WHAT YOU NEED TO DO:
Each record below must come back exactly as written; its pictures must not.

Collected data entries
------------------------------------

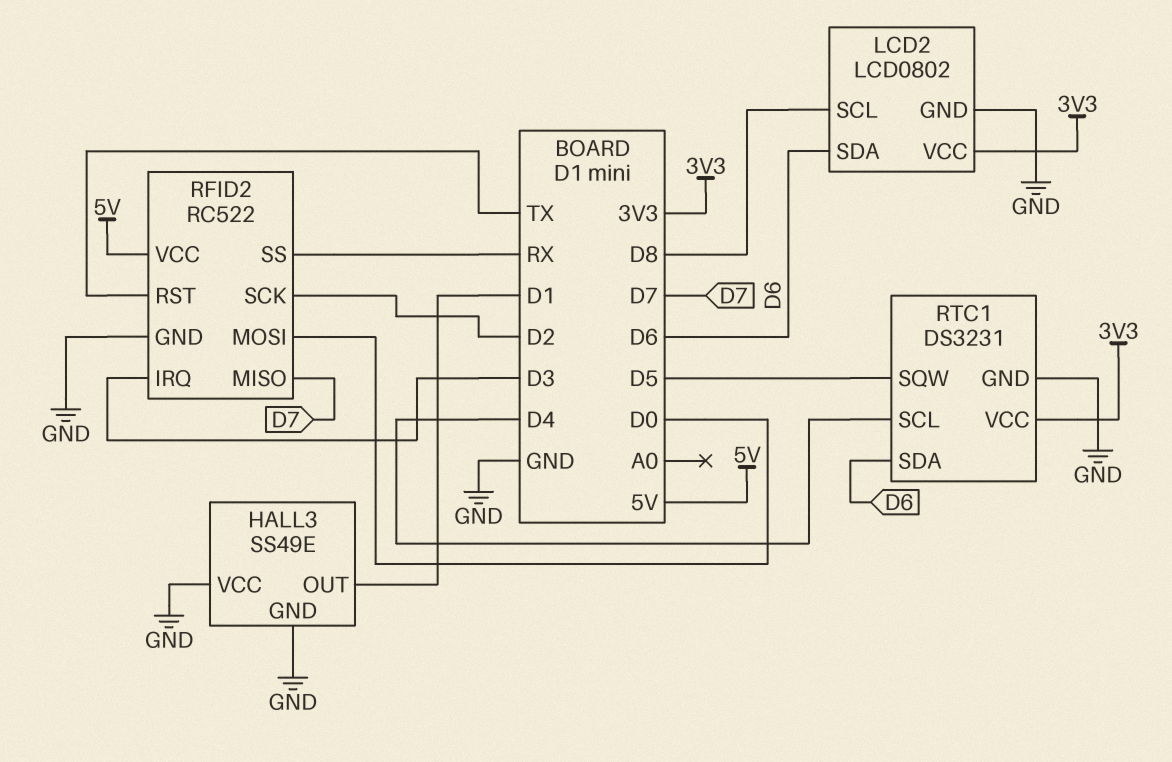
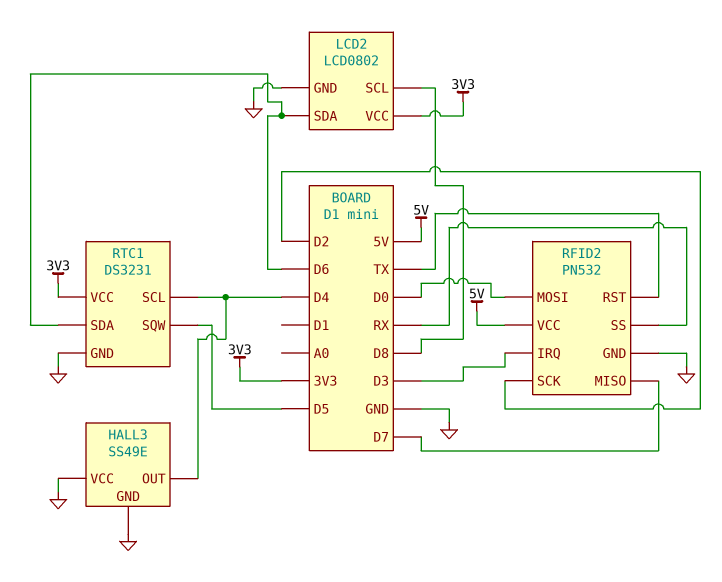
HALL3 pin OUT: D1 -> D4
RFID2: RC522 -> PN532

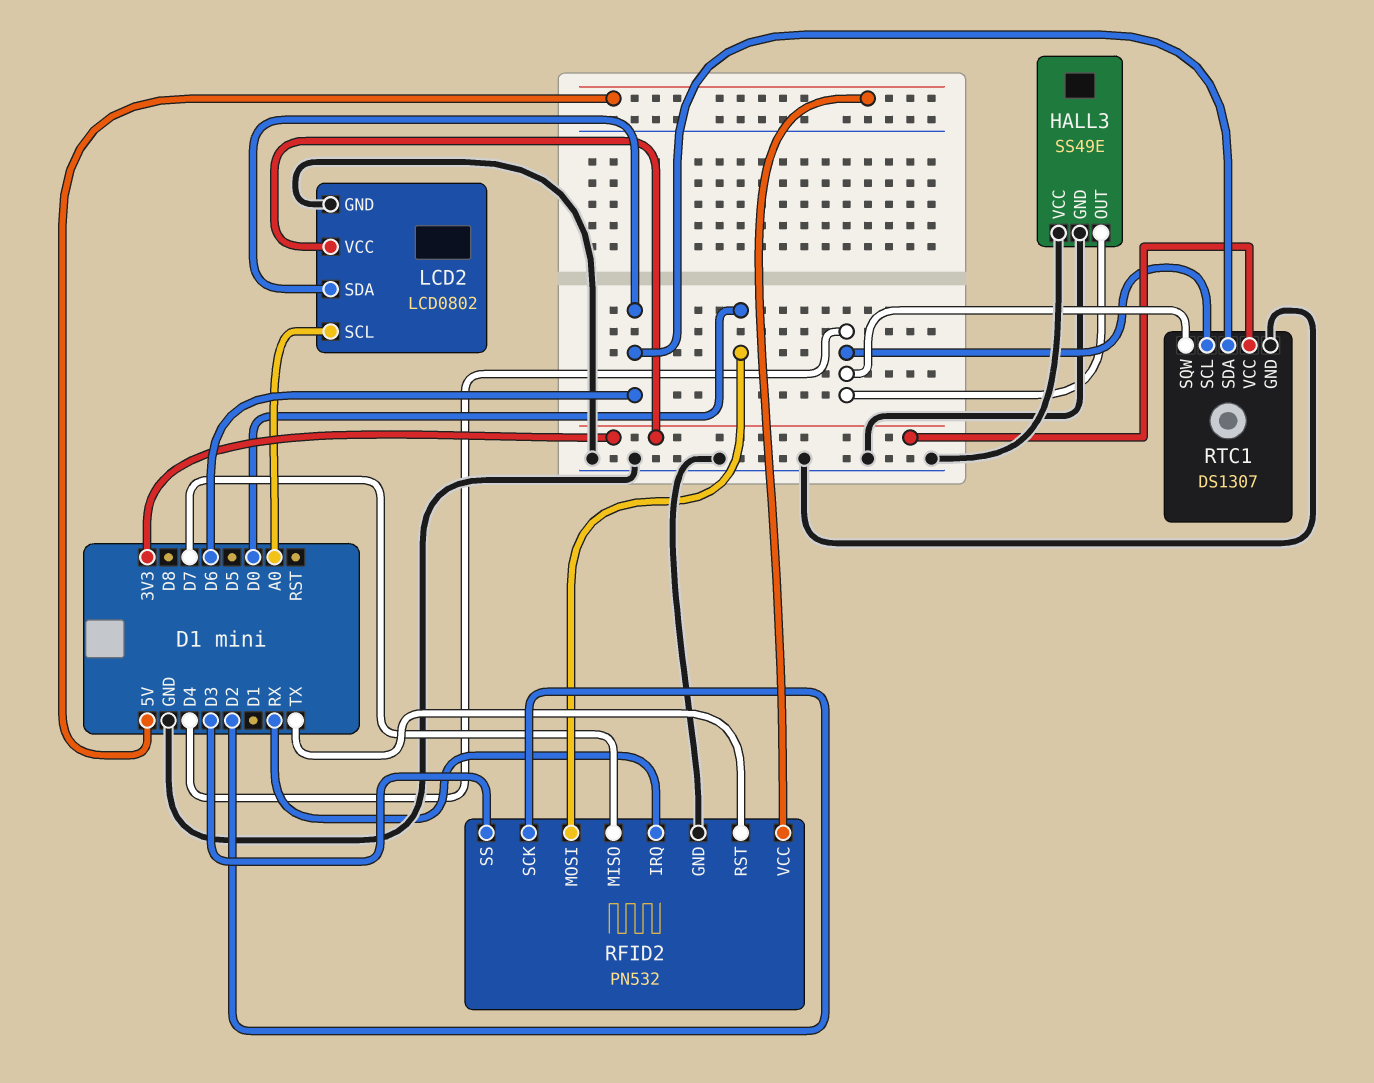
LCD2 pin SCL: D8 -> A0
RFID2 pin IRQ: D3 -> RX
RFID2 pin SS: RX -> D3
RTC1: DS3231 -> DS1307
RTC1 pin SQW: D5 -> D4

------------------------------------

RESULT FOR THIS EXERCISE:
HALL3 pin OUT: D1 -> D4
RFID2: RC522 -> PN532

LCD2 pin SCL: D8 -> A0
RFID2 pin IRQ: D3 -> RX
RFID2 pin SS: RX -> D3
RTC1: DS3231 -> DS1307
RTC1 pin SQW: D5 -> D4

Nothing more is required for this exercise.